## Exercise details
Retype, word for word, every line of the records below starting at the one that contains "red arrow: (926, 411) -> (1163, 612), moved" and ending at the one that contains "brown star: (255, 125)"; include both of those lines and nothing more.

## Data for this task
____________________

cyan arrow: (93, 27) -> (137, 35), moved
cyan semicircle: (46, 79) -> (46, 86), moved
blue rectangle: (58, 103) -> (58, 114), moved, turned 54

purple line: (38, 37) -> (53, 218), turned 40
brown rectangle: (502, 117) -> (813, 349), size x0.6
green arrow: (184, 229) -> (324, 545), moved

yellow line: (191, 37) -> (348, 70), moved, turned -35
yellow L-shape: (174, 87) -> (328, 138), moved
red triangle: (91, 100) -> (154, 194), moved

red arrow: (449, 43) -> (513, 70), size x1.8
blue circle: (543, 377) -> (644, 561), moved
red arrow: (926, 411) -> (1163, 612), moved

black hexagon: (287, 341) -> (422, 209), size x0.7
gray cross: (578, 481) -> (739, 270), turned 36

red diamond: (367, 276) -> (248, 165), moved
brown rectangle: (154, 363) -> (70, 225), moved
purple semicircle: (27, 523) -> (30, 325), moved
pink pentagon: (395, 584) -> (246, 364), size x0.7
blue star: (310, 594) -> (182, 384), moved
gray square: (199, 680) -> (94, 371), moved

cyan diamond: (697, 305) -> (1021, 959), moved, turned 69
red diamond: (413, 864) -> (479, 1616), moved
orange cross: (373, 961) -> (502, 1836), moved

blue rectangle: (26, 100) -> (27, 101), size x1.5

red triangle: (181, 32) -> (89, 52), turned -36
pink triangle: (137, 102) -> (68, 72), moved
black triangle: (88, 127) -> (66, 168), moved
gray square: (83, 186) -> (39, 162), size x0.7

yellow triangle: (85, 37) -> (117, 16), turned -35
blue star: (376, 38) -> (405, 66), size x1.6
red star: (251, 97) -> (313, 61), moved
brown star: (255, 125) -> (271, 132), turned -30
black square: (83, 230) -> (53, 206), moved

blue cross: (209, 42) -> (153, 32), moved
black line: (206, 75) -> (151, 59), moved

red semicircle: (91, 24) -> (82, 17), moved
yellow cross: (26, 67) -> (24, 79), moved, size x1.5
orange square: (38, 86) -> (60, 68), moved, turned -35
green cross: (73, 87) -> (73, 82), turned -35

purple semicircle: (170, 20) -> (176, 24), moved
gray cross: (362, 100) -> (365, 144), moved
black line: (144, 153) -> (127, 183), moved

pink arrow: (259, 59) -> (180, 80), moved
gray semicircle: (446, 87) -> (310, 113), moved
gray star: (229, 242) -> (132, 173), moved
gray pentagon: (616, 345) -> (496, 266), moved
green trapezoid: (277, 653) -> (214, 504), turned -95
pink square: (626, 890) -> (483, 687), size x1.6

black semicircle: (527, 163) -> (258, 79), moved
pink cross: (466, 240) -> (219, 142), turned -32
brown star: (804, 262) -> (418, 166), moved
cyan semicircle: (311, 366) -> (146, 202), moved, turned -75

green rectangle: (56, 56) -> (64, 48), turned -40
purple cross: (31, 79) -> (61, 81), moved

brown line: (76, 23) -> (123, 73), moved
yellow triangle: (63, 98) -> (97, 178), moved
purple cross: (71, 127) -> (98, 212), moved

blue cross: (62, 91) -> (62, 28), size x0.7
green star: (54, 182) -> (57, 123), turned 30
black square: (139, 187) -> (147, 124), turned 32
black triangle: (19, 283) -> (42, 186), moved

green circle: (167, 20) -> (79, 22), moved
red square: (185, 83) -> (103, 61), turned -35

____________________

## Response below
red arrow: (926, 411) -> (1163, 612), moved

black hexagon: (287, 341) -> (422, 209), size x0.7
gray cross: (578, 481) -> (739, 270), turned 36

red diamond: (367, 276) -> (248, 165), moved
brown rectangle: (154, 363) -> (70, 225), moved
purple semicircle: (27, 523) -> (30, 325), moved
pink pentagon: (395, 584) -> (246, 364), size x0.7
blue star: (310, 594) -> (182, 384), moved
gray square: (199, 680) -> (94, 371), moved

cyan diamond: (697, 305) -> (1021, 959), moved, turned 69
red diamond: (413, 864) -> (479, 1616), moved
orange cross: (373, 961) -> (502, 1836), moved

blue rectangle: (26, 100) -> (27, 101), size x1.5

red triangle: (181, 32) -> (89, 52), turned -36
pink triangle: (137, 102) -> (68, 72), moved
black triangle: (88, 127) -> (66, 168), moved
gray square: (83, 186) -> (39, 162), size x0.7

yellow triangle: (85, 37) -> (117, 16), turned -35
blue star: (376, 38) -> (405, 66), size x1.6
red star: (251, 97) -> (313, 61), moved
brown star: (255, 125) -> (271, 132), turned -30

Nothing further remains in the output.